_Work to complete:_ Could you format the data below as a JSON list of strings, with one string per line? Skip blank lines and leave the pictures out.
*** Input records ***
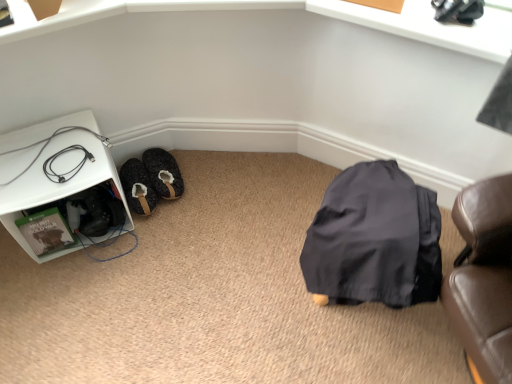
This screenshot has width=512, height=384. I want to click on free area behind black rubber cable at lower left, so click(x=72, y=134).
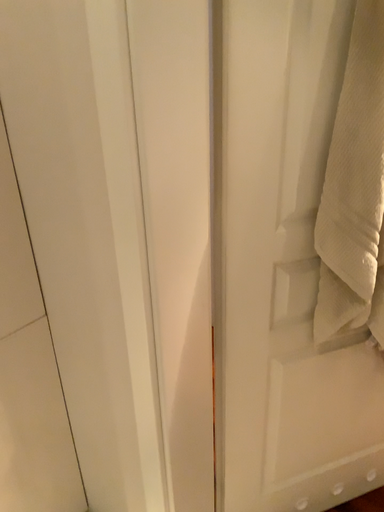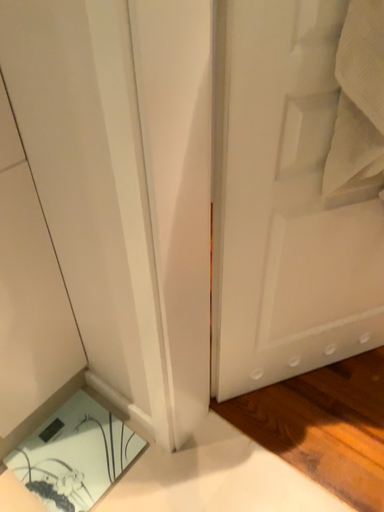
Question: Which way did the camera rotate in the video?

Choices:
 (A) rotated upward
 (B) rotated downward

Answer: (B)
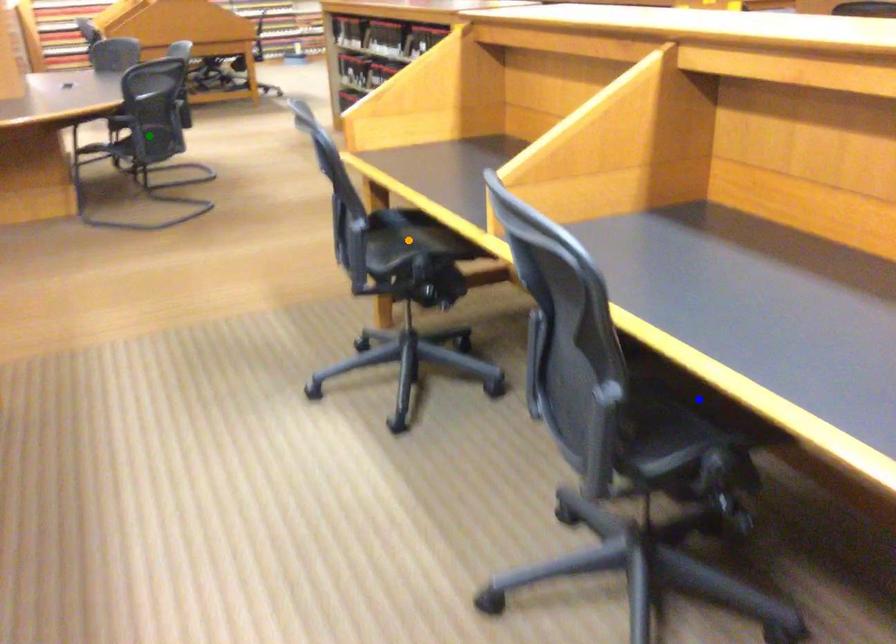
Order these from nearest to farthest:
blue point | orange point | green point

blue point < orange point < green point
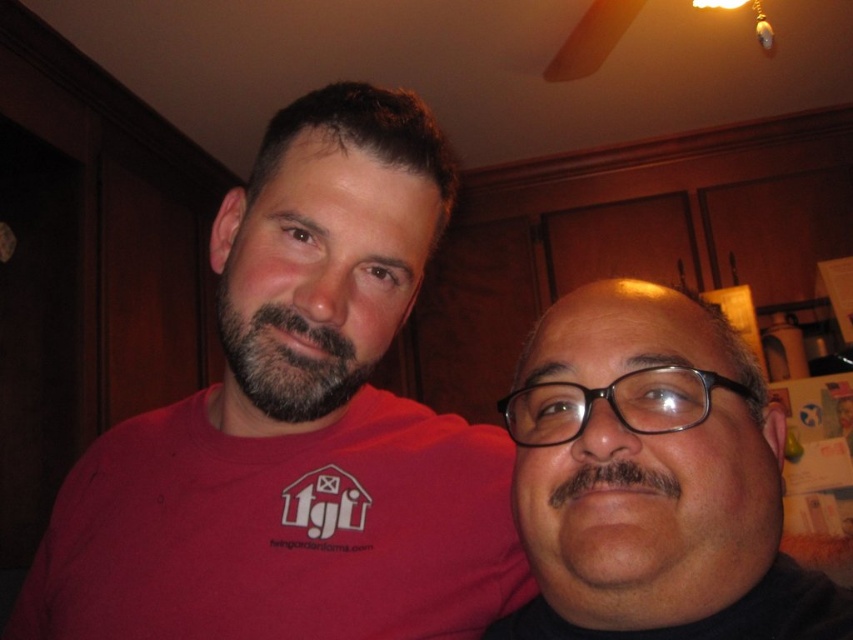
***
_Your response:_
[
  "This screenshot has width=512, height=384. I want to click on free area behind black rubber cable at lower left, so click(x=72, y=134).",
  "Question: Which way did the camera rotate in the video?",
  "Choices:",
  " (A) rotated upward",
  " (B) rotated downward",
  "Answer: (B)",
  "Order these from nearest to farthest:",
  "blue point | orange point | green point",
  "blue point < orange point < green point"
]